Task prompt: Only those lines running from the start of the listing below through the line that holds "R203: 15 (GND, VLOAD) -> 15 (3V3, VLOAD)" are to be written out, exactly and in full.

Recorded information:
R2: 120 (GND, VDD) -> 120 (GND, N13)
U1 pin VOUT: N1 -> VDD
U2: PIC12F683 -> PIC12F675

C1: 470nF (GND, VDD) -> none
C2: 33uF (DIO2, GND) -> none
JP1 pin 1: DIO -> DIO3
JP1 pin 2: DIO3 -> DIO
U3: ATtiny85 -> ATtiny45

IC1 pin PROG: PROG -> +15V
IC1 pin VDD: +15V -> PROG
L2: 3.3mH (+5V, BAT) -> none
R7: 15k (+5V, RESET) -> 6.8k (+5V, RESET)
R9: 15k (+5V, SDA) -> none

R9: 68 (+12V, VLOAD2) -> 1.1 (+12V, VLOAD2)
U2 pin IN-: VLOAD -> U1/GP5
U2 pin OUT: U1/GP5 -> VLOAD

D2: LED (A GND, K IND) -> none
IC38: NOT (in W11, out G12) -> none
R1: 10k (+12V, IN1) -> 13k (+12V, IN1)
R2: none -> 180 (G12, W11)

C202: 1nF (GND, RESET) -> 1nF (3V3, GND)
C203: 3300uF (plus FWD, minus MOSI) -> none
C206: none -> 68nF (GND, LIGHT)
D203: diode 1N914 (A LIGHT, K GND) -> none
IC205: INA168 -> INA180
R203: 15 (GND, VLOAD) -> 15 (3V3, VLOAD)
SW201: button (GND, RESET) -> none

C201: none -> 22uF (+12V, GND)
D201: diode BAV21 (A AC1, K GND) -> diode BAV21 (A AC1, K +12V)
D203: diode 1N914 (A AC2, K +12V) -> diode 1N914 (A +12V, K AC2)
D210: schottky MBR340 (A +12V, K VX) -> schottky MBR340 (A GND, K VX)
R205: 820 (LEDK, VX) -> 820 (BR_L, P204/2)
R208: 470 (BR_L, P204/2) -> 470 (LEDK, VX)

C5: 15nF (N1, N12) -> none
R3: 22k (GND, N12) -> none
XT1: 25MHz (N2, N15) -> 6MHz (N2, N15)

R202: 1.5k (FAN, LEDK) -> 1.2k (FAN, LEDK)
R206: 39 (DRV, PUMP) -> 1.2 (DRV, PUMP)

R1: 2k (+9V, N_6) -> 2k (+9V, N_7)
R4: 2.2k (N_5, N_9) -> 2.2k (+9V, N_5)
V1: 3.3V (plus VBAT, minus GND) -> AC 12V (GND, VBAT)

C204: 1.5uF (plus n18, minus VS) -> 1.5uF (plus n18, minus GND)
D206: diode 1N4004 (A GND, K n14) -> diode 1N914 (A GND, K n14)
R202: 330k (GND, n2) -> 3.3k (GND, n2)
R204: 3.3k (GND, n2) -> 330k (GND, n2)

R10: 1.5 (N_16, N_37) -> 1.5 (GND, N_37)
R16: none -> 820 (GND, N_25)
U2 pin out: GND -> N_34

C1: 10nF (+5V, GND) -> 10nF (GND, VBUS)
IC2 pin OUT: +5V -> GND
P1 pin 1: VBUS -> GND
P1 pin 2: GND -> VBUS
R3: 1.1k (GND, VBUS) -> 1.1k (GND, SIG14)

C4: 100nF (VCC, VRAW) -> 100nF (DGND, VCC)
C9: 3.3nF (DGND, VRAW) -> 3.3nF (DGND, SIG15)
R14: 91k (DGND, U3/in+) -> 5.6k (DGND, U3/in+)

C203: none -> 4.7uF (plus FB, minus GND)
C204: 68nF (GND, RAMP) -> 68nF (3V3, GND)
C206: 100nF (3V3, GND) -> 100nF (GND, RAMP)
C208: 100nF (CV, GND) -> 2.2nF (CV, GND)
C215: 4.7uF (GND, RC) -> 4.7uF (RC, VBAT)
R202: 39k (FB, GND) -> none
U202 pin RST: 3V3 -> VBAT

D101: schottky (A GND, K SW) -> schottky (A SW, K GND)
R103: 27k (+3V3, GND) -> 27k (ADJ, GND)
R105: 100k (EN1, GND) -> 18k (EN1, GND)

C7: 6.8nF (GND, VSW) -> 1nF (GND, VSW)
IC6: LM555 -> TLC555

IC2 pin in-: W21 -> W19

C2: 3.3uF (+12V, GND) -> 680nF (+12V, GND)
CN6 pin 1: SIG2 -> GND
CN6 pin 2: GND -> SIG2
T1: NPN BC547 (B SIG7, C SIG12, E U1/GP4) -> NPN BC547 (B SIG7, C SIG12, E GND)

Answer area:
R2: 120 (GND, VDD) -> 120 (GND, N13)
U1 pin VOUT: N1 -> VDD
U2: PIC12F683 -> PIC12F675

C1: 470nF (GND, VDD) -> none
C2: 33uF (DIO2, GND) -> none
JP1 pin 1: DIO -> DIO3
JP1 pin 2: DIO3 -> DIO
U3: ATtiny85 -> ATtiny45

IC1 pin PROG: PROG -> +15V
IC1 pin VDD: +15V -> PROG
L2: 3.3mH (+5V, BAT) -> none
R7: 15k (+5V, RESET) -> 6.8k (+5V, RESET)
R9: 15k (+5V, SDA) -> none

R9: 68 (+12V, VLOAD2) -> 1.1 (+12V, VLOAD2)
U2 pin IN-: VLOAD -> U1/GP5
U2 pin OUT: U1/GP5 -> VLOAD

D2: LED (A GND, K IND) -> none
IC38: NOT (in W11, out G12) -> none
R1: 10k (+12V, IN1) -> 13k (+12V, IN1)
R2: none -> 180 (G12, W11)

C202: 1nF (GND, RESET) -> 1nF (3V3, GND)
C203: 3300uF (plus FWD, minus MOSI) -> none
C206: none -> 68nF (GND, LIGHT)
D203: diode 1N914 (A LIGHT, K GND) -> none
IC205: INA168 -> INA180
R203: 15 (GND, VLOAD) -> 15 (3V3, VLOAD)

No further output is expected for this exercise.